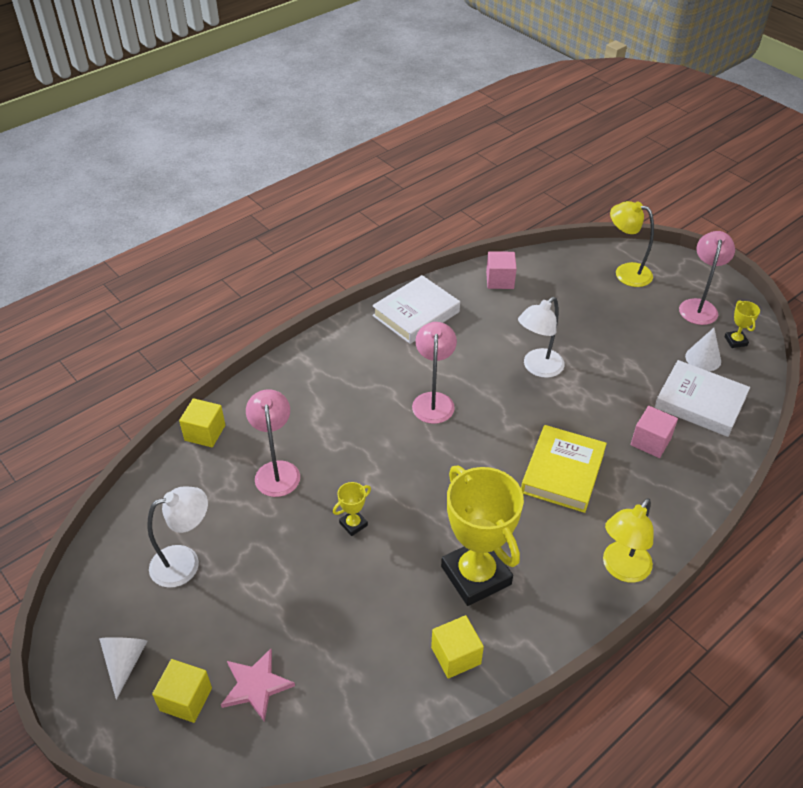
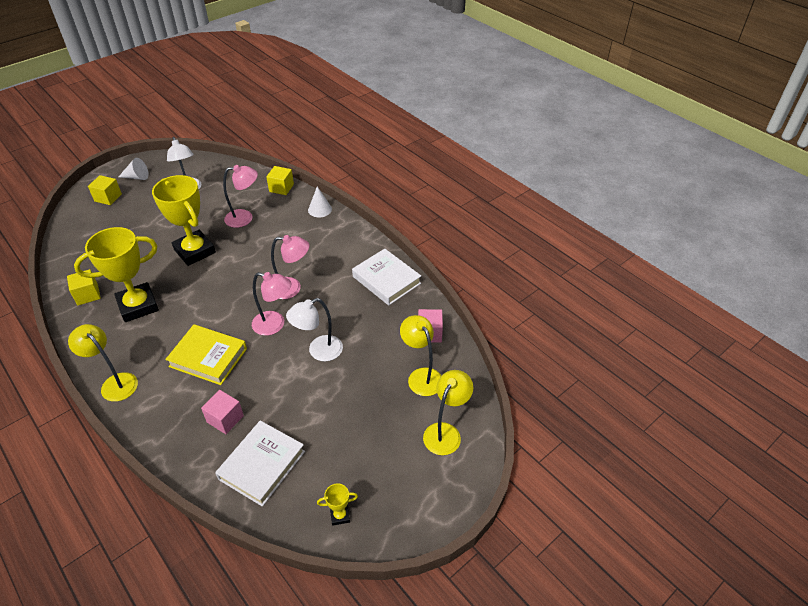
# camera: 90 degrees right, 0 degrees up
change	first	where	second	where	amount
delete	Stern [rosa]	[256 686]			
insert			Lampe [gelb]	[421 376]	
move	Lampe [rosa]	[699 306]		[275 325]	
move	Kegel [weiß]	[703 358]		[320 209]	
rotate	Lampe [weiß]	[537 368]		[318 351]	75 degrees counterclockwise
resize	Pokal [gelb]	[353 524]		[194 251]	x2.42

---

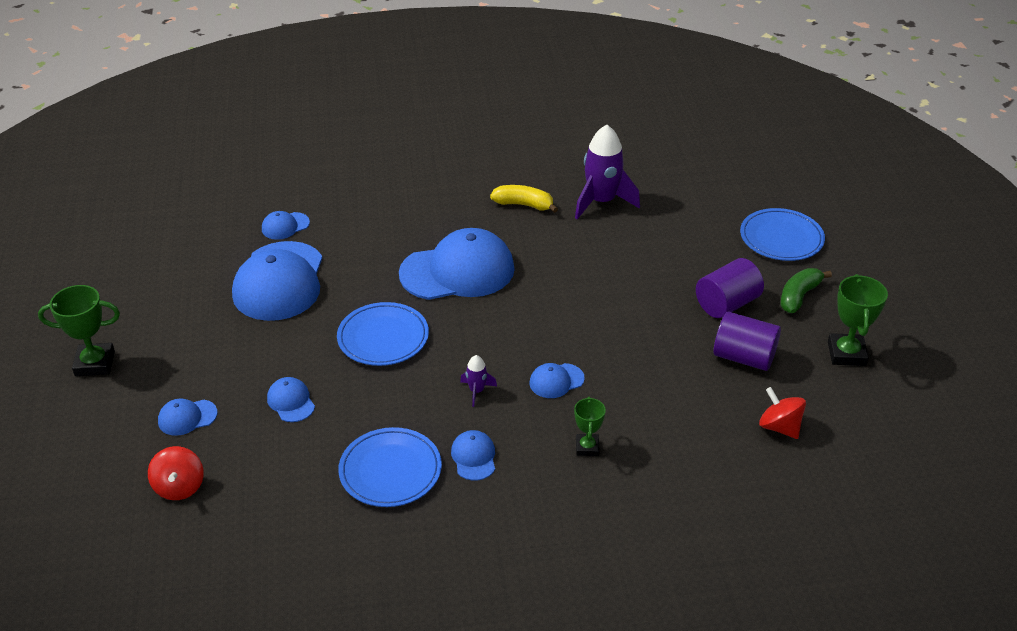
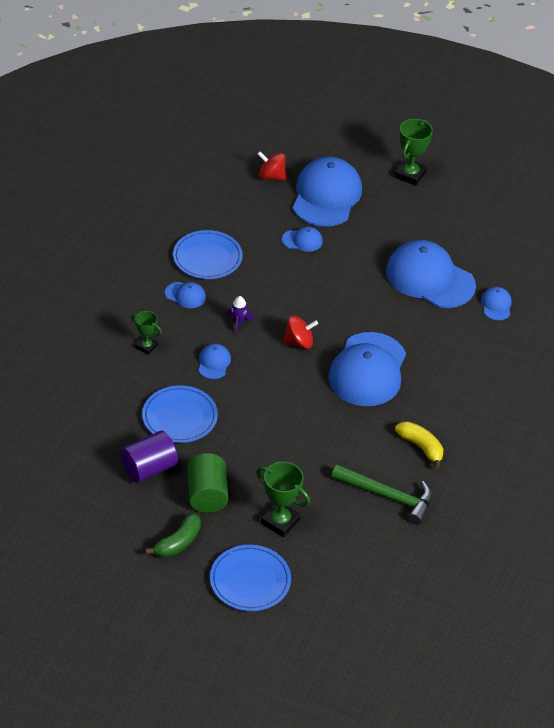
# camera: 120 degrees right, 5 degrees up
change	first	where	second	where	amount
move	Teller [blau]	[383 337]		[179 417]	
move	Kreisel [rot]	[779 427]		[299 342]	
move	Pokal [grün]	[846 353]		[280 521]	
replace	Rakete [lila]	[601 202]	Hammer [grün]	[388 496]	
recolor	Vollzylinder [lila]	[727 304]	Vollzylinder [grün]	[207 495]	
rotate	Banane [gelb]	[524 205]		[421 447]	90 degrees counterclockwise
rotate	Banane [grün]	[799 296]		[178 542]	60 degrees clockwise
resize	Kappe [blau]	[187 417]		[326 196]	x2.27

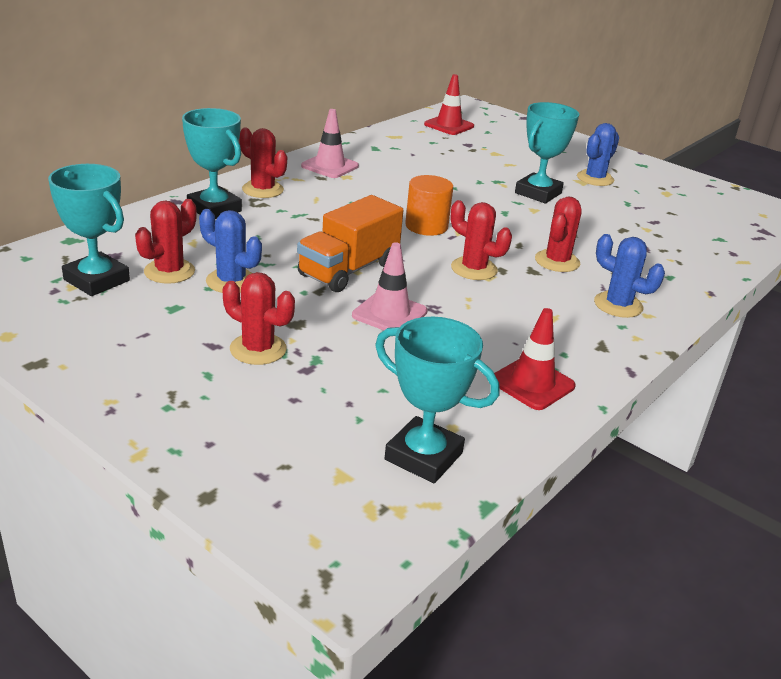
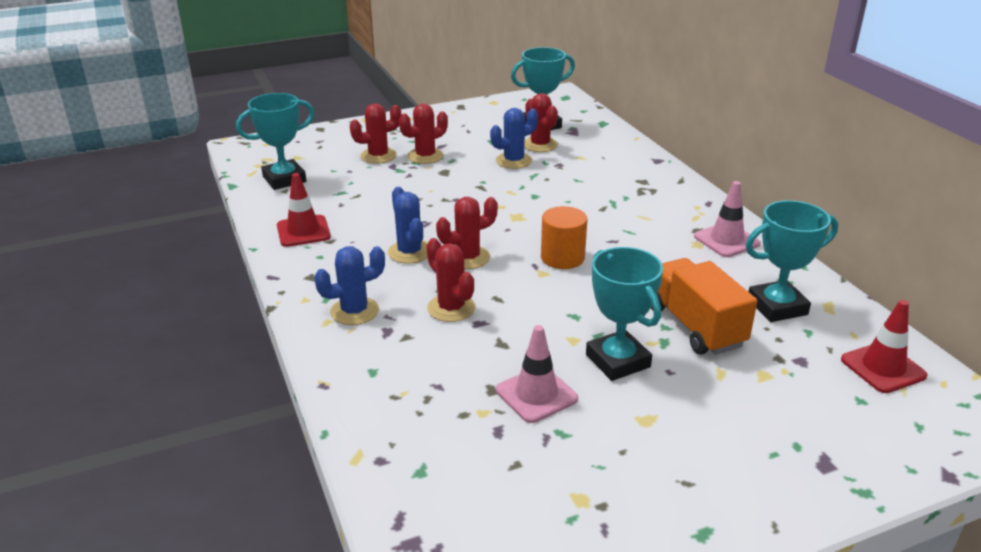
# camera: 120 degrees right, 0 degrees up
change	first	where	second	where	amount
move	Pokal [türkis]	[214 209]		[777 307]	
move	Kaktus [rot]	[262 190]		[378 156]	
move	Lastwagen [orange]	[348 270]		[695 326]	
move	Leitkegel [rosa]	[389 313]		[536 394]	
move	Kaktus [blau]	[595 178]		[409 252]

> _Required action_:
Copy out every line from the records that has the word "resize".

> _Solution for this exercise_:
resize	Pokal [gelb]	[353 524]		[194 251]	x2.42
resize	Kappe [blau]	[187 417]		[326 196]	x2.27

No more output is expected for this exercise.